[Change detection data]
========================================================================
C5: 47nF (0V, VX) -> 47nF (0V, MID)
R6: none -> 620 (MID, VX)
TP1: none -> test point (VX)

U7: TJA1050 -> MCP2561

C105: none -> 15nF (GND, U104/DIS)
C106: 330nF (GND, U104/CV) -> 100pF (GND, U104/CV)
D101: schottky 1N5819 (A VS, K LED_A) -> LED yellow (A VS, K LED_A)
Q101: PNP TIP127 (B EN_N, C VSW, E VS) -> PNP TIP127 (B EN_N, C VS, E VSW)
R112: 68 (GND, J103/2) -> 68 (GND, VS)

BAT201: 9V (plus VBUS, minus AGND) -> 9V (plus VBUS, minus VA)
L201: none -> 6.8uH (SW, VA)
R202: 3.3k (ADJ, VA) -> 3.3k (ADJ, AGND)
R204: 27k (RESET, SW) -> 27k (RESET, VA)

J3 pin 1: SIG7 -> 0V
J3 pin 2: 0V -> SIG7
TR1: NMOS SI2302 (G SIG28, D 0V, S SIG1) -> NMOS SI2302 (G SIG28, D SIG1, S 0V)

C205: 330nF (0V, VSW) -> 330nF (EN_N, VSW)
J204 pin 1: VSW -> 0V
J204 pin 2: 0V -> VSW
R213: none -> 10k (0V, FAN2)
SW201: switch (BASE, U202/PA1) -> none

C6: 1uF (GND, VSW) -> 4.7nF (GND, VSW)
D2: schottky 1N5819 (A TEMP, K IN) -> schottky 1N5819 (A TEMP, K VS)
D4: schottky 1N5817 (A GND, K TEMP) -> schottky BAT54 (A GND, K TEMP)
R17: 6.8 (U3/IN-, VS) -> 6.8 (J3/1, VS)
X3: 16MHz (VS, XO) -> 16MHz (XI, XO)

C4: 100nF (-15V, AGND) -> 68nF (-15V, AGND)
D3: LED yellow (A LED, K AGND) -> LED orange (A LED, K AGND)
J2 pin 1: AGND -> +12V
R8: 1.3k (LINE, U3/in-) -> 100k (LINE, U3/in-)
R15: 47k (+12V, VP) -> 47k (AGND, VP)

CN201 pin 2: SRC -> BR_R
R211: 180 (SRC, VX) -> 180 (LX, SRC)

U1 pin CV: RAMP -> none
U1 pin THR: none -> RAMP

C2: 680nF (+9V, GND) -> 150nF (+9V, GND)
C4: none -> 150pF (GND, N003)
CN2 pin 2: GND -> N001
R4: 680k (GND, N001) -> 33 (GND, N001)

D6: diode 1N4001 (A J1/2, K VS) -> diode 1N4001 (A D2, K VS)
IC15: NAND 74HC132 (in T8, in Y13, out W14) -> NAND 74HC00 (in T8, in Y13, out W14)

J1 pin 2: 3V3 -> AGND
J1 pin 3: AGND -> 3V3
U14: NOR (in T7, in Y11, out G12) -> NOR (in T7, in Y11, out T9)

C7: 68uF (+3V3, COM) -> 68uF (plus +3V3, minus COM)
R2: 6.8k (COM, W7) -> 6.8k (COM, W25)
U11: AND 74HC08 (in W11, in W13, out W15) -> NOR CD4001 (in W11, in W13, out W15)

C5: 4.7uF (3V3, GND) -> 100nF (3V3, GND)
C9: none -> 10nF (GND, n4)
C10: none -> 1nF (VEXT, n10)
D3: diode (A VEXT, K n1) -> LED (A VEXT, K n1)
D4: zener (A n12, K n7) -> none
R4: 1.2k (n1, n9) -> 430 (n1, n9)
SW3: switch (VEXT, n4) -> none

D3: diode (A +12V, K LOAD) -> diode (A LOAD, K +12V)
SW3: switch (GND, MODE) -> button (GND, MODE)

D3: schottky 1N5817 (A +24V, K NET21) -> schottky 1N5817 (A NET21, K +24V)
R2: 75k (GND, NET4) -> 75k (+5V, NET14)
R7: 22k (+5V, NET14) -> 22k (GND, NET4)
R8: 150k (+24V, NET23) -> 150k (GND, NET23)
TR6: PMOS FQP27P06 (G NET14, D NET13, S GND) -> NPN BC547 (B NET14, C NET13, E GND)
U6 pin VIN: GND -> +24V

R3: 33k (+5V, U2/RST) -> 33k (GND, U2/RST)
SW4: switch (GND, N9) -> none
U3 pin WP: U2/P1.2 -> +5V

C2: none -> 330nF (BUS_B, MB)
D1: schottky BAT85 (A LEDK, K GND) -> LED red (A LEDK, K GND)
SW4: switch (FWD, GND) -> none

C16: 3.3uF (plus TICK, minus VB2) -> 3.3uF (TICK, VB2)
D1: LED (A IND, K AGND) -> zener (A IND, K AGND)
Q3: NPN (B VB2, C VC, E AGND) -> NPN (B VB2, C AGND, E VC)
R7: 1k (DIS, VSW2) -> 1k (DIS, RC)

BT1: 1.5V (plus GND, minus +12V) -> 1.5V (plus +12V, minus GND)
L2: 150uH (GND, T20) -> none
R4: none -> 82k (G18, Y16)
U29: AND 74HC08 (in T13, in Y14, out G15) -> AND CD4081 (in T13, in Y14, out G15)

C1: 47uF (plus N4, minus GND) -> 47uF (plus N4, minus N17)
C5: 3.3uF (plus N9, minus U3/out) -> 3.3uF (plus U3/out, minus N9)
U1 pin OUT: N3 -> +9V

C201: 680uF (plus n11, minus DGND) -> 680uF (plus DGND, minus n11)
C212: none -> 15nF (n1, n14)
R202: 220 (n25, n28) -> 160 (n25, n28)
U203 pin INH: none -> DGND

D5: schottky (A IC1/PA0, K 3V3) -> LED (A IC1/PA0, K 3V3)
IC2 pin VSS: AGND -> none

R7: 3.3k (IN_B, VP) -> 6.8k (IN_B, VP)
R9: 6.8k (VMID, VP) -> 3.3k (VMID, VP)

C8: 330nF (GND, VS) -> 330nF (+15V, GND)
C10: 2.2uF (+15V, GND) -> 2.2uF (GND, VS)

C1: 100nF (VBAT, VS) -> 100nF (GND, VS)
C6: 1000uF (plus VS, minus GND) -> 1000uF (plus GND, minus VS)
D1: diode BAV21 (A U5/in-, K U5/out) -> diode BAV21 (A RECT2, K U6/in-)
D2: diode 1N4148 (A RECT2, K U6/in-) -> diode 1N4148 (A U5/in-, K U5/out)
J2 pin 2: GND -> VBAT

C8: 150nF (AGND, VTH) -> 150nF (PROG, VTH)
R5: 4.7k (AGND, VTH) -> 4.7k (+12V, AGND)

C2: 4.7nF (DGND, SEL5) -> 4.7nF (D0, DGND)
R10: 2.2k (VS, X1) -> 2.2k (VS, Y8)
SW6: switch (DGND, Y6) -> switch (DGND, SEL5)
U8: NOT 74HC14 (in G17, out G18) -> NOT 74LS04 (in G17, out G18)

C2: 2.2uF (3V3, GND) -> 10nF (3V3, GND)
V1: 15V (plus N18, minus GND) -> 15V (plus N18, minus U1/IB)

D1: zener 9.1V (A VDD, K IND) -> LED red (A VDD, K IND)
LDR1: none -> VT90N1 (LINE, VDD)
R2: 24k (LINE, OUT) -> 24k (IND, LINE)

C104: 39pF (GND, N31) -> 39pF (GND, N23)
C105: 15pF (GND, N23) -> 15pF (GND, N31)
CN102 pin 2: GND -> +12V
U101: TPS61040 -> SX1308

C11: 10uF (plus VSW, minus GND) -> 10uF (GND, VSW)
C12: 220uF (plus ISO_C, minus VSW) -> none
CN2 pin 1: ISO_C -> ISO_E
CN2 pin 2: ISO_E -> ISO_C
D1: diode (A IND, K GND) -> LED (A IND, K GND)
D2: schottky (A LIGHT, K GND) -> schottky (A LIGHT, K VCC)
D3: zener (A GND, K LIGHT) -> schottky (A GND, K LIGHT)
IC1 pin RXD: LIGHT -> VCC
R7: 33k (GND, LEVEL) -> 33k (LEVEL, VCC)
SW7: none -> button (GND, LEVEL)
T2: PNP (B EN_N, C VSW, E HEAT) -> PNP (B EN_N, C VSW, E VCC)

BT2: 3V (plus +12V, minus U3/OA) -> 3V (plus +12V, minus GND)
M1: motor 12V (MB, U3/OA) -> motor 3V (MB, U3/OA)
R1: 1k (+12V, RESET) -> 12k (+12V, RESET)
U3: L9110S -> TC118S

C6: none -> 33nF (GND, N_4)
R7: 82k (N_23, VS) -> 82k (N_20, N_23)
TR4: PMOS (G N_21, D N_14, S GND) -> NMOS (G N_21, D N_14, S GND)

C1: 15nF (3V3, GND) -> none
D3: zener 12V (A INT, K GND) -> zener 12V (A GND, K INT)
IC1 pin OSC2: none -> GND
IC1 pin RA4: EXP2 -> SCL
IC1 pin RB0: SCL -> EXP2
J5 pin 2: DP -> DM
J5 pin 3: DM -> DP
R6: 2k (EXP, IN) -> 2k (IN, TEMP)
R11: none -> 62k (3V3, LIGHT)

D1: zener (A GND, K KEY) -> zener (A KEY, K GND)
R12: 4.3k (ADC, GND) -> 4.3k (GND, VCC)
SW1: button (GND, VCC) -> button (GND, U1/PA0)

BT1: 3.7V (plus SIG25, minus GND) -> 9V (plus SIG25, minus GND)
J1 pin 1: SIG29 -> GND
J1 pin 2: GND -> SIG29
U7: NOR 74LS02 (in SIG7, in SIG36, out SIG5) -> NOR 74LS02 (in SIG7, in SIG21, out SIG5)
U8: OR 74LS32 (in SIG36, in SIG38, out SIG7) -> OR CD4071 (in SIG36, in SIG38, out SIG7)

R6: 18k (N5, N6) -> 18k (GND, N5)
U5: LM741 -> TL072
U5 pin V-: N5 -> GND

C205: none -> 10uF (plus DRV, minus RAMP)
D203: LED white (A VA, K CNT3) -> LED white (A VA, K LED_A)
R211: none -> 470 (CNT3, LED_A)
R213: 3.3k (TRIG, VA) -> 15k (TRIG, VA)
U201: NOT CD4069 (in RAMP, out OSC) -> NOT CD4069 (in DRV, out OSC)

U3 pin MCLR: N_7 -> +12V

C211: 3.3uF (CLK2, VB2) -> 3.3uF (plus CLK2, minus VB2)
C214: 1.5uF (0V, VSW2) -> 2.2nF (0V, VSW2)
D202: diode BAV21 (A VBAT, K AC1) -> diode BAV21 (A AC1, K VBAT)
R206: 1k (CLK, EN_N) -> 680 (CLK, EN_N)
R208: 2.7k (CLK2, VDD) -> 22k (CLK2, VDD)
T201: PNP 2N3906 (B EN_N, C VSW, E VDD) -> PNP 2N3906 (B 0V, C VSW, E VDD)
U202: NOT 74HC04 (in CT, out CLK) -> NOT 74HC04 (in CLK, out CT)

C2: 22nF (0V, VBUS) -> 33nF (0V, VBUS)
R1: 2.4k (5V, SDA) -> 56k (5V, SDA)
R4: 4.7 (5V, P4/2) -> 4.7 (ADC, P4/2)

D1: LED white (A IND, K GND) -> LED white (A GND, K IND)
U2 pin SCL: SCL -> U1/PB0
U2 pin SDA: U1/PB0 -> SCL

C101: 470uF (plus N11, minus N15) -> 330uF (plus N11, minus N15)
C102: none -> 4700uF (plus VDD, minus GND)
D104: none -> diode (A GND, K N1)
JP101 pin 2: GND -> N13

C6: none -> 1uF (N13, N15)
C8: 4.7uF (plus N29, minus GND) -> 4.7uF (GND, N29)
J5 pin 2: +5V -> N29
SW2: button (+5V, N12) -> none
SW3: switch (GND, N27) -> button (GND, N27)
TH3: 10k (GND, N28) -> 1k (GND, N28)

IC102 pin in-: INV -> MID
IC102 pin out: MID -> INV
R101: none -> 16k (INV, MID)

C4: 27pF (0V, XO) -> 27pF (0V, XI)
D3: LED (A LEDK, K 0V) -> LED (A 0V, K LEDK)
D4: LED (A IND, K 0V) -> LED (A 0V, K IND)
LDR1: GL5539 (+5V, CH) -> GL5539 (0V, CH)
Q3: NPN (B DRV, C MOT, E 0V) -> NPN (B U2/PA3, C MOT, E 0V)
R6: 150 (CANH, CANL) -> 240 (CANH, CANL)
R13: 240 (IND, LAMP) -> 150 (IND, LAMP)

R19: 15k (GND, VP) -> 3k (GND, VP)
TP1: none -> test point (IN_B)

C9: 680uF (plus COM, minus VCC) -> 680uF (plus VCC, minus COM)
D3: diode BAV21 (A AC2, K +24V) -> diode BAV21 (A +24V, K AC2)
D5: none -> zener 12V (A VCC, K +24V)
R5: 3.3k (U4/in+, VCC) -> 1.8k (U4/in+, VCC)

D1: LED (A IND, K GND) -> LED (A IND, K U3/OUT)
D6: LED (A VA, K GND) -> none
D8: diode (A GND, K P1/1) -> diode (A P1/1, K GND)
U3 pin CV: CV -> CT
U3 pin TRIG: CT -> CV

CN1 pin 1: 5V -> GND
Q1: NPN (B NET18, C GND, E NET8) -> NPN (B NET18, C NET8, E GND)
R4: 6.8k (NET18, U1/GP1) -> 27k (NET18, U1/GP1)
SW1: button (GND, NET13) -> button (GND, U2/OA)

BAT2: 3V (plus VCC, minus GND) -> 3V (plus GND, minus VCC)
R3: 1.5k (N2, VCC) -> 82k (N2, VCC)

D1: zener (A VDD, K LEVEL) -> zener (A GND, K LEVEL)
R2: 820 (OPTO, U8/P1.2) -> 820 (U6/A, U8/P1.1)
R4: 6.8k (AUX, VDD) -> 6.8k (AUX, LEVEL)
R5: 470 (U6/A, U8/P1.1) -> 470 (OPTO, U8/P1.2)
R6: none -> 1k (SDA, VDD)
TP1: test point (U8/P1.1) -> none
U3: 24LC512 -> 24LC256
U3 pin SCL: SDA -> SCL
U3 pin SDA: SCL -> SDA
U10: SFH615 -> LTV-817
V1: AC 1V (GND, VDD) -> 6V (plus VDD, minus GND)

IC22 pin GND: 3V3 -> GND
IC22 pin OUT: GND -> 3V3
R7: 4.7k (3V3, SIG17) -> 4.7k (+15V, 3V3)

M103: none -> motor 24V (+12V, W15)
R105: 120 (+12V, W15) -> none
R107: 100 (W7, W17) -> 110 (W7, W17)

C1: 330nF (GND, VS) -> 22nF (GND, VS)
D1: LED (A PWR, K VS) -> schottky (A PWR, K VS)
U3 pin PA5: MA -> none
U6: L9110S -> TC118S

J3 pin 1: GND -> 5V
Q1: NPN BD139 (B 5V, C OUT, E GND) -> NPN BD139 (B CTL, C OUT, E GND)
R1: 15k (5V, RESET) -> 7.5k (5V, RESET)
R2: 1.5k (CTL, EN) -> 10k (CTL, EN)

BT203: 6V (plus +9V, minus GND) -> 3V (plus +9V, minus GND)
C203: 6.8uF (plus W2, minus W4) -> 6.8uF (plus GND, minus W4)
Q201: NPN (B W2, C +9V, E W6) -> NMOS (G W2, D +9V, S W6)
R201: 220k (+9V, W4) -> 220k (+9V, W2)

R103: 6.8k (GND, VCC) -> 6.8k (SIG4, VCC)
========================================================================
PROBLEM - Please print the records above exactly from their first line. End with the line containing "J1 pin 3: AGND -> 3V3", and include it.

REPLY -
C5: 47nF (0V, VX) -> 47nF (0V, MID)
R6: none -> 620 (MID, VX)
TP1: none -> test point (VX)

U7: TJA1050 -> MCP2561

C105: none -> 15nF (GND, U104/DIS)
C106: 330nF (GND, U104/CV) -> 100pF (GND, U104/CV)
D101: schottky 1N5819 (A VS, K LED_A) -> LED yellow (A VS, K LED_A)
Q101: PNP TIP127 (B EN_N, C VSW, E VS) -> PNP TIP127 (B EN_N, C VS, E VSW)
R112: 68 (GND, J103/2) -> 68 (GND, VS)

BAT201: 9V (plus VBUS, minus AGND) -> 9V (plus VBUS, minus VA)
L201: none -> 6.8uH (SW, VA)
R202: 3.3k (ADJ, VA) -> 3.3k (ADJ, AGND)
R204: 27k (RESET, SW) -> 27k (RESET, VA)

J3 pin 1: SIG7 -> 0V
J3 pin 2: 0V -> SIG7
TR1: NMOS SI2302 (G SIG28, D 0V, S SIG1) -> NMOS SI2302 (G SIG28, D SIG1, S 0V)

C205: 330nF (0V, VSW) -> 330nF (EN_N, VSW)
J204 pin 1: VSW -> 0V
J204 pin 2: 0V -> VSW
R213: none -> 10k (0V, FAN2)
SW201: switch (BASE, U202/PA1) -> none

C6: 1uF (GND, VSW) -> 4.7nF (GND, VSW)
D2: schottky 1N5819 (A TEMP, K IN) -> schottky 1N5819 (A TEMP, K VS)
D4: schottky 1N5817 (A GND, K TEMP) -> schottky BAT54 (A GND, K TEMP)
R17: 6.8 (U3/IN-, VS) -> 6.8 (J3/1, VS)
X3: 16MHz (VS, XO) -> 16MHz (XI, XO)

C4: 100nF (-15V, AGND) -> 68nF (-15V, AGND)
D3: LED yellow (A LED, K AGND) -> LED orange (A LED, K AGND)
J2 pin 1: AGND -> +12V
R8: 1.3k (LINE, U3/in-) -> 100k (LINE, U3/in-)
R15: 47k (+12V, VP) -> 47k (AGND, VP)

CN201 pin 2: SRC -> BR_R
R211: 180 (SRC, VX) -> 180 (LX, SRC)

U1 pin CV: RAMP -> none
U1 pin THR: none -> RAMP

C2: 680nF (+9V, GND) -> 150nF (+9V, GND)
C4: none -> 150pF (GND, N003)
CN2 pin 2: GND -> N001
R4: 680k (GND, N001) -> 33 (GND, N001)

D6: diode 1N4001 (A J1/2, K VS) -> diode 1N4001 (A D2, K VS)
IC15: NAND 74HC132 (in T8, in Y13, out W14) -> NAND 74HC00 (in T8, in Y13, out W14)

J1 pin 2: 3V3 -> AGND
J1 pin 3: AGND -> 3V3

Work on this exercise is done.